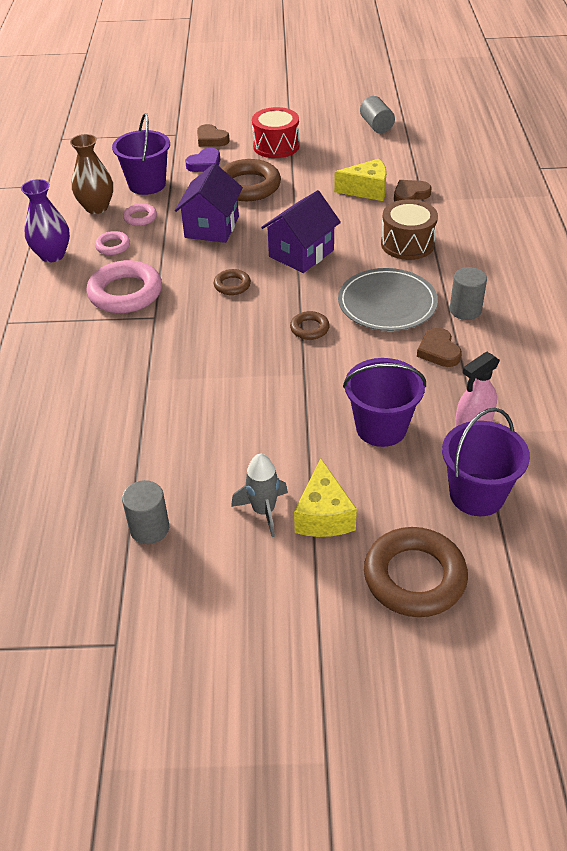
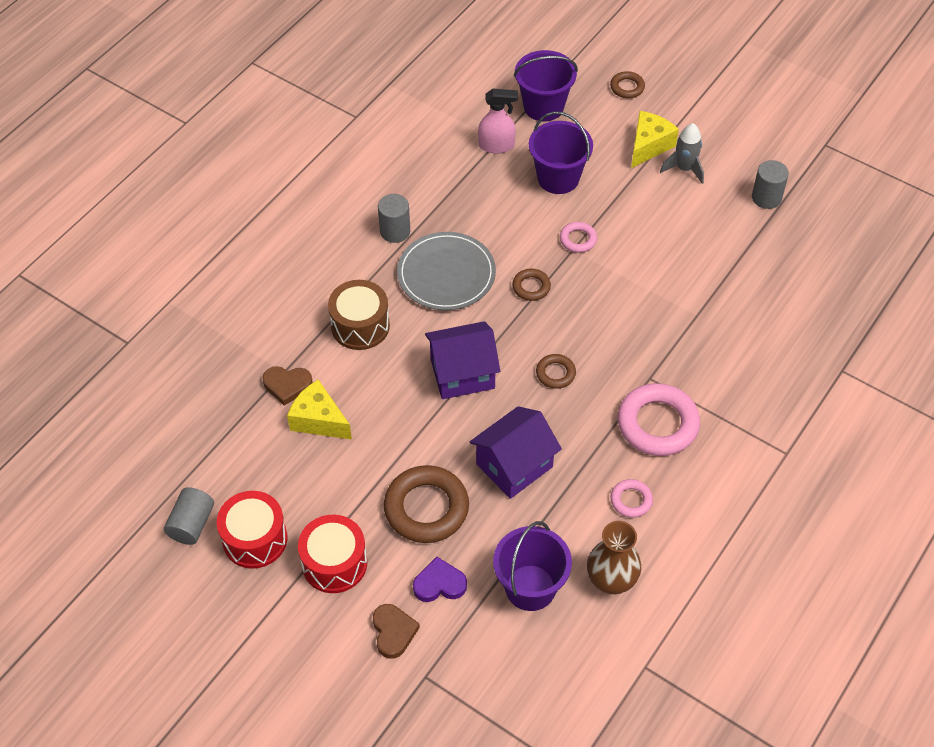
camera: 145 degrees left, 10 degrees up
(52, 255) = (700, 526): purple vase -> none
(140, 217) = (575, 530): pink ring -> pink ring (578, 239)
(333, 135) = (255, 539): none -> red drum
(414, 577) = (627, 87): brown ring -> brown ring, size x0.50
(438, 351) = (456, 209): brown heart -> none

• TASK: Take the line containing "(414, 577) = (627, 87): brown" and each line after it up to the last line of the listing, and print them exactly.

• COMPLETED TASK:
(414, 577) = (627, 87): brown ring -> brown ring, size x0.50
(438, 351) = (456, 209): brown heart -> none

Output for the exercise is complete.